§ **WHAT IS BEING ASKED**: Beginning at the line that contains "(171, 264) = (488, 516): orange", write out every line down to the end of the records, with both ends kept and nothing added.

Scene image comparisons
-----

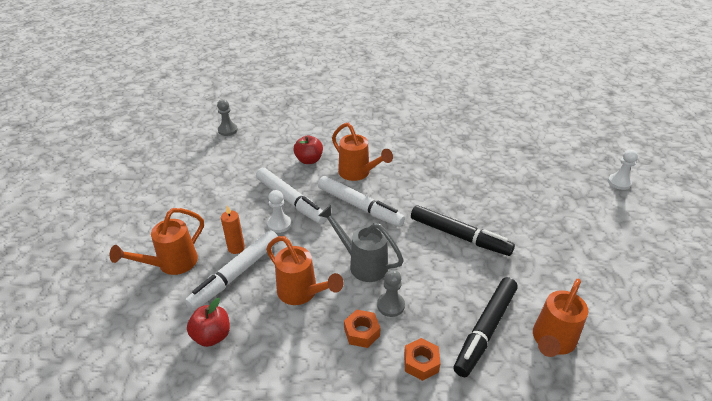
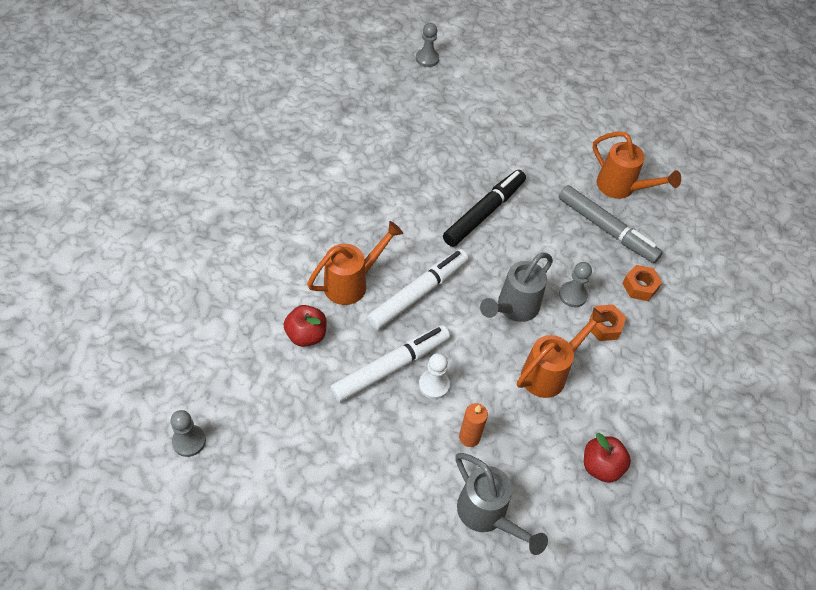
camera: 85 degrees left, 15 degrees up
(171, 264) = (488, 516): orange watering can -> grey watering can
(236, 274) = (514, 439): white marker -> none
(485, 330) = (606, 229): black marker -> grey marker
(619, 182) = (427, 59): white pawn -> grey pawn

-----

§ **SOLUTION FOR THIS TASK**:
(171, 264) = (488, 516): orange watering can -> grey watering can
(236, 274) = (514, 439): white marker -> none
(485, 330) = (606, 229): black marker -> grey marker
(619, 182) = (427, 59): white pawn -> grey pawn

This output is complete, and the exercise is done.